Work item:
Lines containing the word "none" are to be copied from the data below.

Raw data:
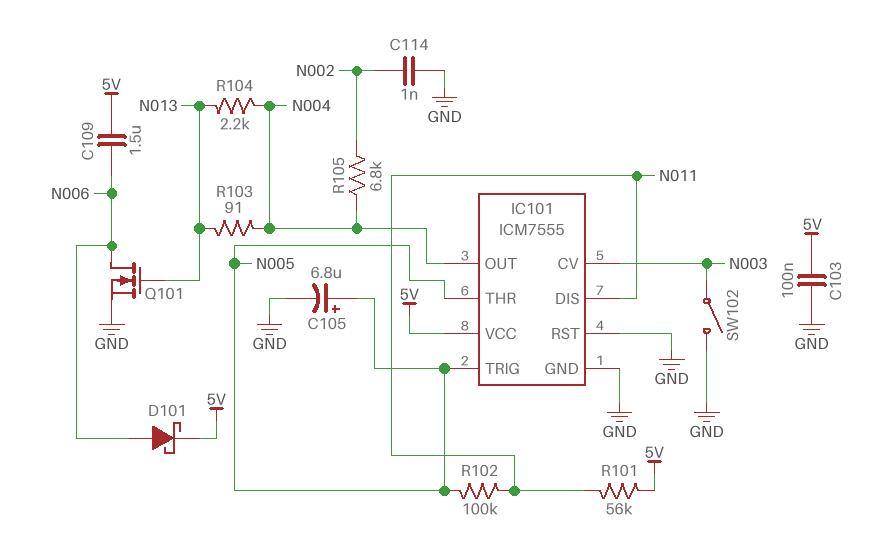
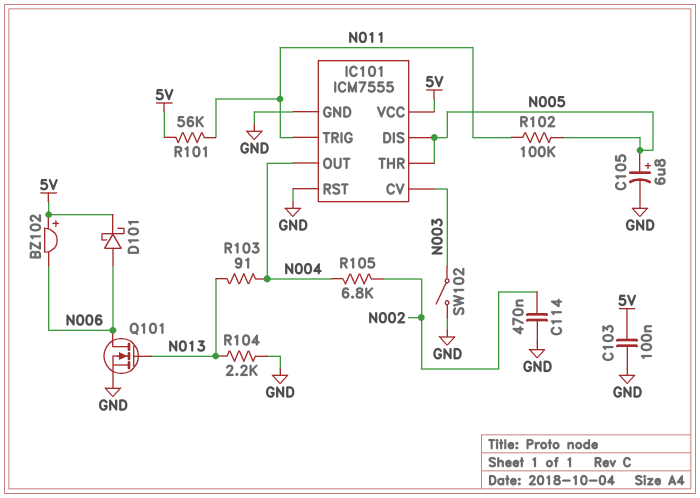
BZ102: none -> buzzer (plus 5V, minus N006)
C109: 1.5uF (5V, N006) -> none
C114: 1nF (GND, N002) -> 470nF (GND, N002)
IC101 pin DIS: N011 -> N005
IC101 pin TRIG: N005 -> N011
R104: 2.2k (N004, N013) -> 2.2k (GND, N013)

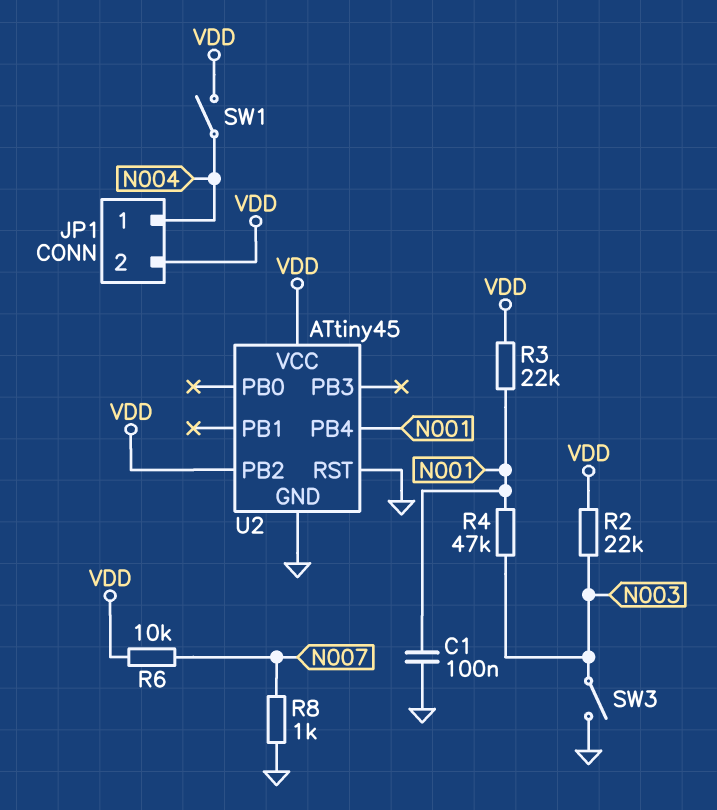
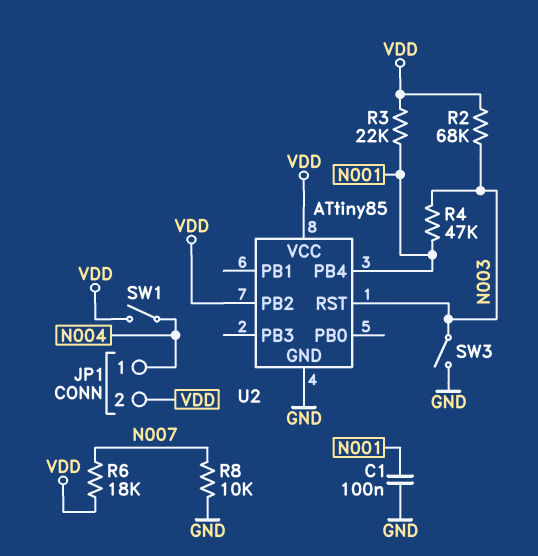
R2: 22k (N003, VDD) -> 68k (N003, VDD)
R6: 10k (N007, VDD) -> 18k (N007, VDD)
R8: 1k (GND, N007) -> 10k (GND, N007)
U2: ATtiny45 -> ATtiny85
U2 pin RST: GND -> N003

Answer for this exercise:
BZ102: none -> buzzer (plus 5V, minus N006)
C109: 1.5uF (5V, N006) -> none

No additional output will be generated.